[Before and after coordinates]
>>
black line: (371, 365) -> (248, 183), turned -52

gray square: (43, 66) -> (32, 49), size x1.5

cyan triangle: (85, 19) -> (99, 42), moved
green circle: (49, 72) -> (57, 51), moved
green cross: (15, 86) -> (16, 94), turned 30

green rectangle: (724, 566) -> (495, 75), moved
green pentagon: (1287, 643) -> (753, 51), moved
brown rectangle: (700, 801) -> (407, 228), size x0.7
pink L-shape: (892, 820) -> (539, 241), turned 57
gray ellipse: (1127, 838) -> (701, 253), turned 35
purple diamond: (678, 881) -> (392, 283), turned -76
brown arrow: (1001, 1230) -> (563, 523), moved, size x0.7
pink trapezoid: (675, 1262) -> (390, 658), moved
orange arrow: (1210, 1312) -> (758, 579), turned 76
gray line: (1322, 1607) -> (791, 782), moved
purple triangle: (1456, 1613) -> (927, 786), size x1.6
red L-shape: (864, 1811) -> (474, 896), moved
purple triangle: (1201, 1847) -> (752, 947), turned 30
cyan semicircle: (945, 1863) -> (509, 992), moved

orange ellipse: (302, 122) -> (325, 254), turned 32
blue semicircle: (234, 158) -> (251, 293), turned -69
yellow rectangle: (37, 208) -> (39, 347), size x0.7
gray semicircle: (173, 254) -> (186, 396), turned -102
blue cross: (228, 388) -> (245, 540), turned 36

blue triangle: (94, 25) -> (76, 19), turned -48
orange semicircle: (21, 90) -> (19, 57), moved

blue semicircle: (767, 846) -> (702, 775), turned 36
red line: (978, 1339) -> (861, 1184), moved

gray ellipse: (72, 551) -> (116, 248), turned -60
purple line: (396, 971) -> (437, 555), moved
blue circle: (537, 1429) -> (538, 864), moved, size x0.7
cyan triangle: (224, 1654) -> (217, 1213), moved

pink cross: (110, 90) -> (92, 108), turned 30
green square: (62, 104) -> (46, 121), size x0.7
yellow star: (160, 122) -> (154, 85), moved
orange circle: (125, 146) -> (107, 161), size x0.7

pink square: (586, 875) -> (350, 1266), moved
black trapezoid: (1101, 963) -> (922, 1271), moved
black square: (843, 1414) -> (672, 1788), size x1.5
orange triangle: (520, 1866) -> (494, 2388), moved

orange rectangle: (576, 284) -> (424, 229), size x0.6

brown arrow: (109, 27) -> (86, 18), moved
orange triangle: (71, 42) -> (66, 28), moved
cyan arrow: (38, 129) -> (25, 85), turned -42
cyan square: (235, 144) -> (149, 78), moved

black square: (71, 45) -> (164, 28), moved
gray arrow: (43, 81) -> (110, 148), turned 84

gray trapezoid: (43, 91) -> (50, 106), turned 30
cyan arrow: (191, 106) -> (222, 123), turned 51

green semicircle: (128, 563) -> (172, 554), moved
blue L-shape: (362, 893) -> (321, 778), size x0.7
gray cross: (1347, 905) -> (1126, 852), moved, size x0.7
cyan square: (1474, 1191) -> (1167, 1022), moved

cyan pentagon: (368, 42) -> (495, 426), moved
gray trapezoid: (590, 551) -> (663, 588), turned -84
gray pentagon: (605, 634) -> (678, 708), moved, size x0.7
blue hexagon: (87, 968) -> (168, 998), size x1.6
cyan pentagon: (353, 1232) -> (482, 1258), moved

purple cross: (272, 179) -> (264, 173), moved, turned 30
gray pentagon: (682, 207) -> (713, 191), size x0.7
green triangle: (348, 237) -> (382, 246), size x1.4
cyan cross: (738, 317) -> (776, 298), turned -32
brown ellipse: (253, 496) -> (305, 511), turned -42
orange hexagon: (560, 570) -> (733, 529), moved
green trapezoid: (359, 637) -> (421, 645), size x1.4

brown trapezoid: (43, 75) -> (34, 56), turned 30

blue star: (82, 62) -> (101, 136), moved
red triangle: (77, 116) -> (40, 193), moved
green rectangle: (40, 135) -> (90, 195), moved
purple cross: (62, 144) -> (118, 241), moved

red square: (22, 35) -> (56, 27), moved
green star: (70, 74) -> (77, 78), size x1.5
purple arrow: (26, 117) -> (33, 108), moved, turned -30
<<
#### [Work order]
Copy every record verbatim.

#### [The completed task]
black line: (371, 365) -> (248, 183), turned -52

gray square: (43, 66) -> (32, 49), size x1.5

cyan triangle: (85, 19) -> (99, 42), moved
green circle: (49, 72) -> (57, 51), moved
green cross: (15, 86) -> (16, 94), turned 30

green rectangle: (724, 566) -> (495, 75), moved
green pentagon: (1287, 643) -> (753, 51), moved
brown rectangle: (700, 801) -> (407, 228), size x0.7
pink L-shape: (892, 820) -> (539, 241), turned 57
gray ellipse: (1127, 838) -> (701, 253), turned 35
purple diamond: (678, 881) -> (392, 283), turned -76
brown arrow: (1001, 1230) -> (563, 523), moved, size x0.7
pink trapezoid: (675, 1262) -> (390, 658), moved
orange arrow: (1210, 1312) -> (758, 579), turned 76
gray line: (1322, 1607) -> (791, 782), moved
purple triangle: (1456, 1613) -> (927, 786), size x1.6
red L-shape: (864, 1811) -> (474, 896), moved
purple triangle: (1201, 1847) -> (752, 947), turned 30
cyan semicircle: (945, 1863) -> (509, 992), moved

orange ellipse: (302, 122) -> (325, 254), turned 32
blue semicircle: (234, 158) -> (251, 293), turned -69
yellow rectangle: (37, 208) -> (39, 347), size x0.7
gray semicircle: (173, 254) -> (186, 396), turned -102
blue cross: (228, 388) -> (245, 540), turned 36

blue triangle: (94, 25) -> (76, 19), turned -48
orange semicircle: (21, 90) -> (19, 57), moved

blue semicircle: (767, 846) -> (702, 775), turned 36
red line: (978, 1339) -> (861, 1184), moved

gray ellipse: (72, 551) -> (116, 248), turned -60
purple line: (396, 971) -> (437, 555), moved
blue circle: (537, 1429) -> (538, 864), moved, size x0.7
cyan triangle: (224, 1654) -> (217, 1213), moved

pink cross: (110, 90) -> (92, 108), turned 30
green square: (62, 104) -> (46, 121), size x0.7
yellow star: (160, 122) -> (154, 85), moved
orange circle: (125, 146) -> (107, 161), size x0.7

pink square: (586, 875) -> (350, 1266), moved
black trapezoid: (1101, 963) -> (922, 1271), moved
black square: (843, 1414) -> (672, 1788), size x1.5
orange triangle: (520, 1866) -> (494, 2388), moved

orange rectangle: (576, 284) -> (424, 229), size x0.6

brown arrow: (109, 27) -> (86, 18), moved
orange triangle: (71, 42) -> (66, 28), moved
cyan arrow: (38, 129) -> (25, 85), turned -42
cyan square: (235, 144) -> (149, 78), moved

black square: (71, 45) -> (164, 28), moved
gray arrow: (43, 81) -> (110, 148), turned 84

gray trapezoid: (43, 91) -> (50, 106), turned 30
cyan arrow: (191, 106) -> (222, 123), turned 51

green semicircle: (128, 563) -> (172, 554), moved
blue L-shape: (362, 893) -> (321, 778), size x0.7
gray cross: (1347, 905) -> (1126, 852), moved, size x0.7
cyan square: (1474, 1191) -> (1167, 1022), moved

cyan pentagon: (368, 42) -> (495, 426), moved
gray trapezoid: (590, 551) -> (663, 588), turned -84
gray pentagon: (605, 634) -> (678, 708), moved, size x0.7
blue hexagon: (87, 968) -> (168, 998), size x1.6
cyan pentagon: (353, 1232) -> (482, 1258), moved

purple cross: (272, 179) -> (264, 173), moved, turned 30
gray pentagon: (682, 207) -> (713, 191), size x0.7
green triangle: (348, 237) -> (382, 246), size x1.4
cyan cross: (738, 317) -> (776, 298), turned -32
brown ellipse: (253, 496) -> (305, 511), turned -42
orange hexagon: (560, 570) -> (733, 529), moved
green trapezoid: (359, 637) -> (421, 645), size x1.4

brown trapezoid: (43, 75) -> (34, 56), turned 30

blue star: (82, 62) -> (101, 136), moved
red triangle: (77, 116) -> (40, 193), moved
green rectangle: (40, 135) -> (90, 195), moved
purple cross: (62, 144) -> (118, 241), moved

red square: (22, 35) -> (56, 27), moved
green star: (70, 74) -> (77, 78), size x1.5
purple arrow: (26, 117) -> (33, 108), moved, turned -30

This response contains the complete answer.